== WHAT YOU SHOULD DO ==
Copy the records from the line containing "recess (173, 1442)" through the line containing "cuff [430, 400]", substituting "midpoint" for "center" and leaving everything else unchanged.

•••

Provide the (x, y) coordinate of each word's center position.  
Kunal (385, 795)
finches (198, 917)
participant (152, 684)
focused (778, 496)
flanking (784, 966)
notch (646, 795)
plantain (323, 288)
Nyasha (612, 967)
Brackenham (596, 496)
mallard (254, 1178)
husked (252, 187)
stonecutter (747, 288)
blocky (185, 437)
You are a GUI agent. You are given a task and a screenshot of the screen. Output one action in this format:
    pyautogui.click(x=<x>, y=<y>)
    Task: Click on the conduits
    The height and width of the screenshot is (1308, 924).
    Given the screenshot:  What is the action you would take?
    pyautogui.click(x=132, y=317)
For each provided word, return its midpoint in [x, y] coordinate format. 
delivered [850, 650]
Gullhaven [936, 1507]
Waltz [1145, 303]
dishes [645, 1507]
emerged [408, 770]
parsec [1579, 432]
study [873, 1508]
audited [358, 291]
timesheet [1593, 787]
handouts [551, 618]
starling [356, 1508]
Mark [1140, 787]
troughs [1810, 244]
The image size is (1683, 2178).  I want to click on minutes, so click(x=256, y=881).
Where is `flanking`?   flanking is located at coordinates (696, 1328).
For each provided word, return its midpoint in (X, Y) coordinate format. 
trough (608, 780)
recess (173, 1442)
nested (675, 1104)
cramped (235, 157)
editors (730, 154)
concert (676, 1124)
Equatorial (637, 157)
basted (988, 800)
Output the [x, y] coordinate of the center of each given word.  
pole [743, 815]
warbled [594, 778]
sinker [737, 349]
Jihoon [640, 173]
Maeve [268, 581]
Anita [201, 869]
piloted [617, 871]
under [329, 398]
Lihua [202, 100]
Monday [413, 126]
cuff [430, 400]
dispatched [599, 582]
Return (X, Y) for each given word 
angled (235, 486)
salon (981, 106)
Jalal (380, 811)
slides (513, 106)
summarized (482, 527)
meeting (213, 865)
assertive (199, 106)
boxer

•••

== EXPECTED ANSWER ==
recess (173, 1442)
nested (675, 1104)
cramped (235, 157)
editors (730, 154)
concert (676, 1124)
Equatorial (637, 157)
basted (988, 800)
Output the [x, y] coordinate of the midpoint of each given word.  
pole [743, 815]
warbled [594, 778]
sinker [737, 349]
Jihoon [640, 173]
Maeve [268, 581]
Anita [201, 869]
piloted [617, 871]
under [329, 398]
Lihua [202, 100]
Monday [413, 126]
cuff [430, 400]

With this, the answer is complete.